Colored object listings:

-- Opening Marker --

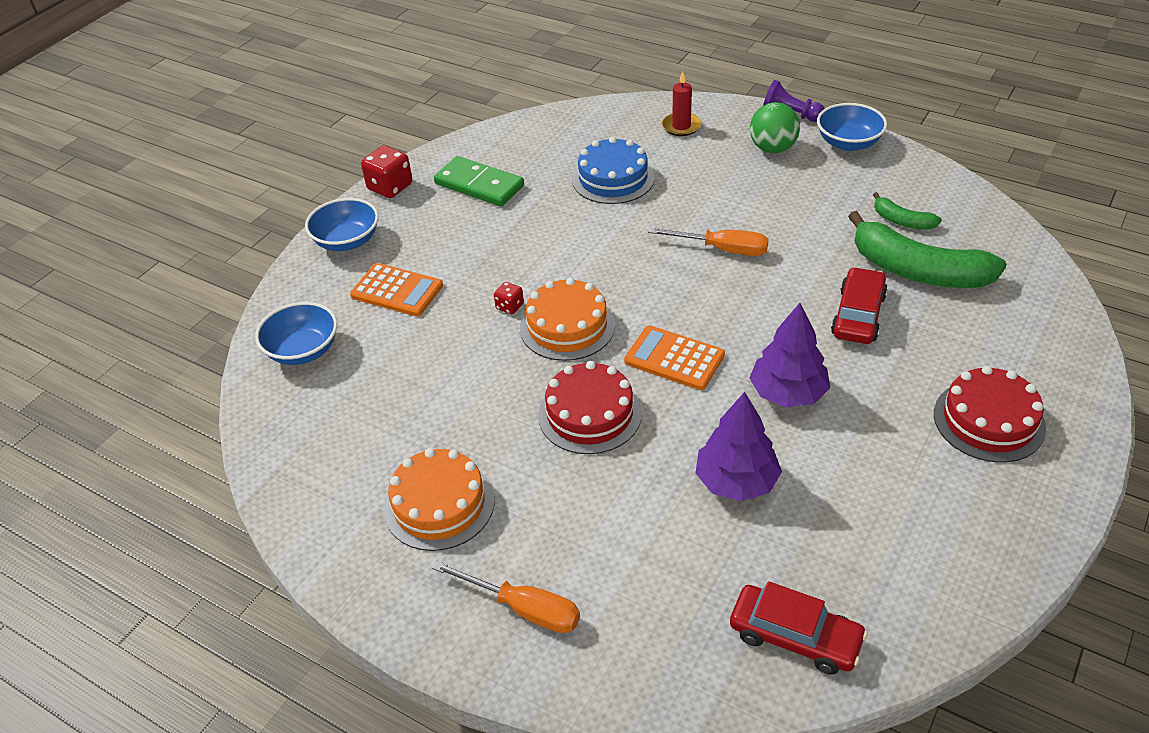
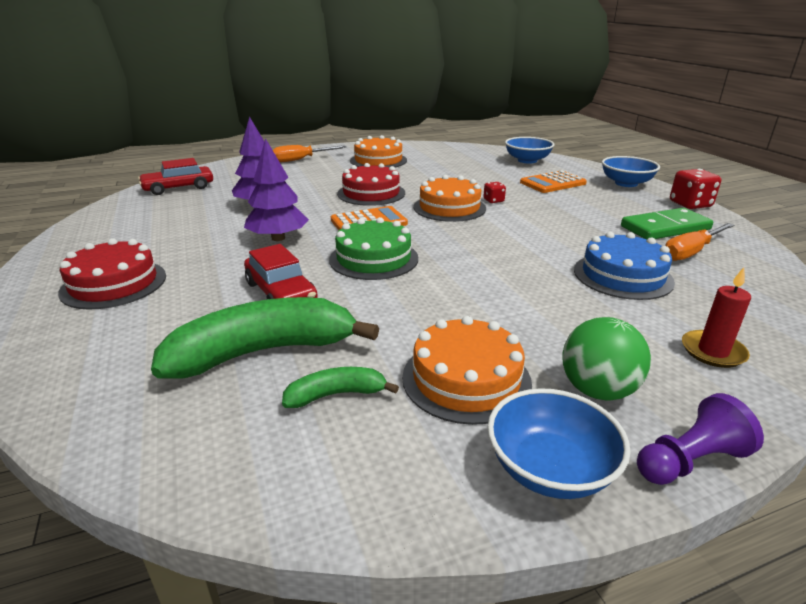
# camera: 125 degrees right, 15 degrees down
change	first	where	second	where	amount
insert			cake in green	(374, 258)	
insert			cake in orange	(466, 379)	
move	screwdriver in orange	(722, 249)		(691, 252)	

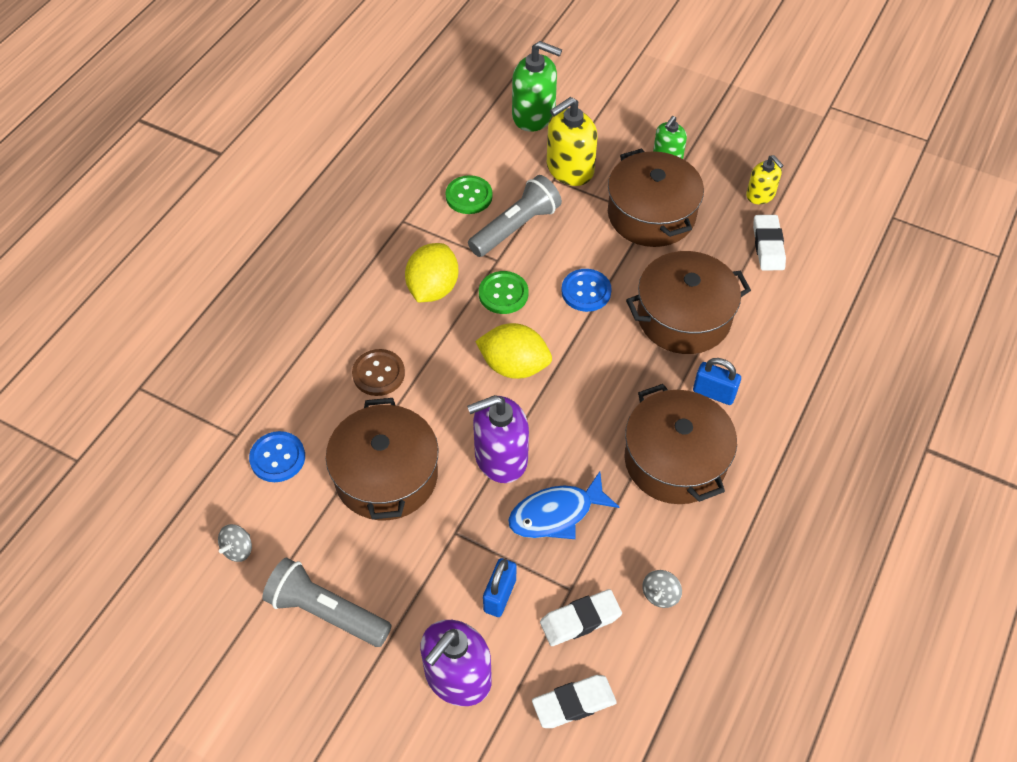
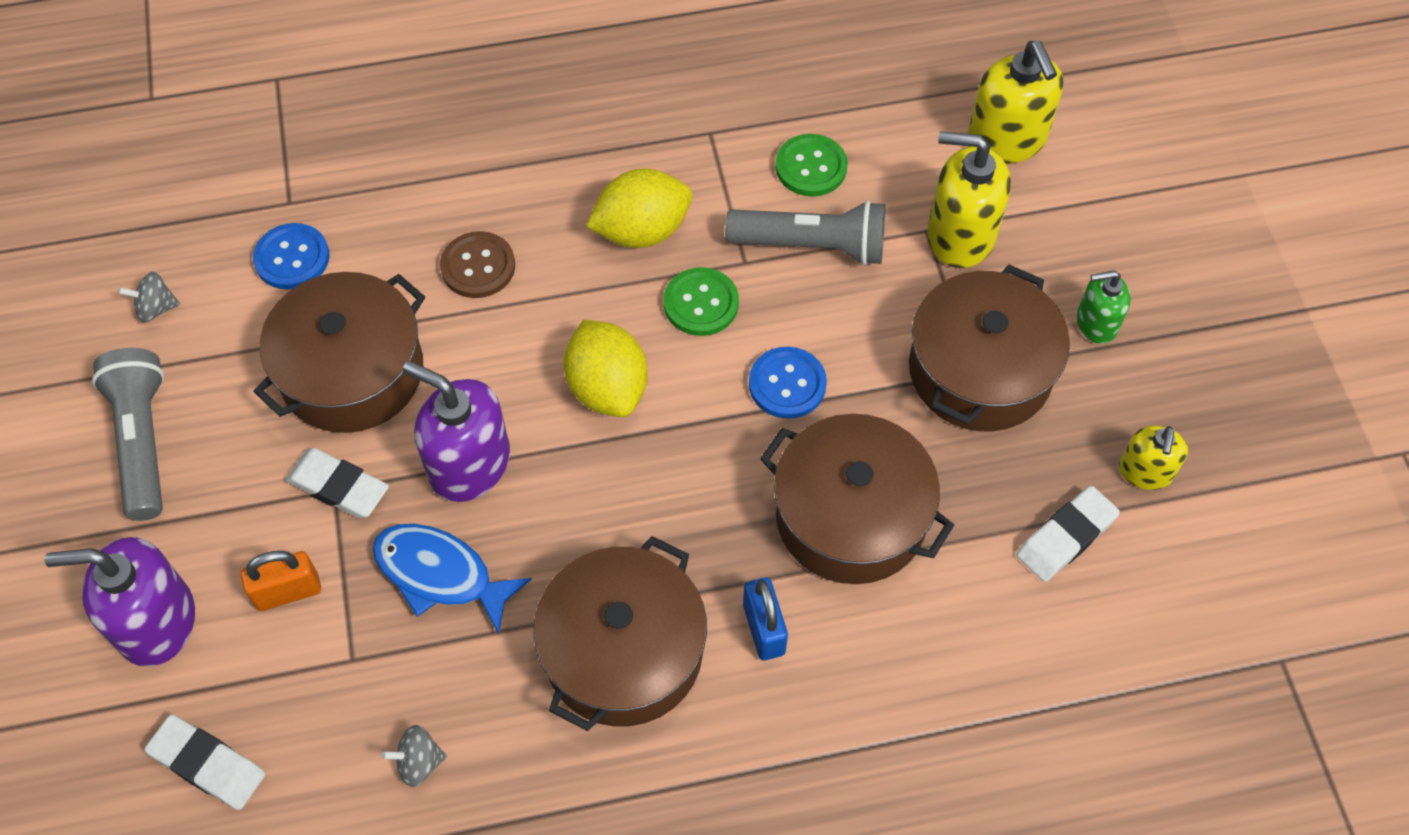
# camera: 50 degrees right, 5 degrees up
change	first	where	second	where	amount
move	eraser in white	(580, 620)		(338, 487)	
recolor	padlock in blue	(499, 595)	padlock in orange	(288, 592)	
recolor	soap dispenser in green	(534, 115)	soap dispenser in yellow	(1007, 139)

-- Closing Marker --

§ **Exercise brief**: Reproduce every line of the data above, exactly as it stands, but not the pictures.

§ **Response below**:
# camera: 125 degrees right, 15 degrees down
change	first	where	second	where	amount
insert			cake in green	(374, 258)	
insert			cake in orange	(466, 379)	
move	screwdriver in orange	(722, 249)		(691, 252)	

# camera: 50 degrees right, 5 degrees up
change	first	where	second	where	amount
move	eraser in white	(580, 620)		(338, 487)	
recolor	padlock in blue	(499, 595)	padlock in orange	(288, 592)	
recolor	soap dispenser in green	(534, 115)	soap dispenser in yellow	(1007, 139)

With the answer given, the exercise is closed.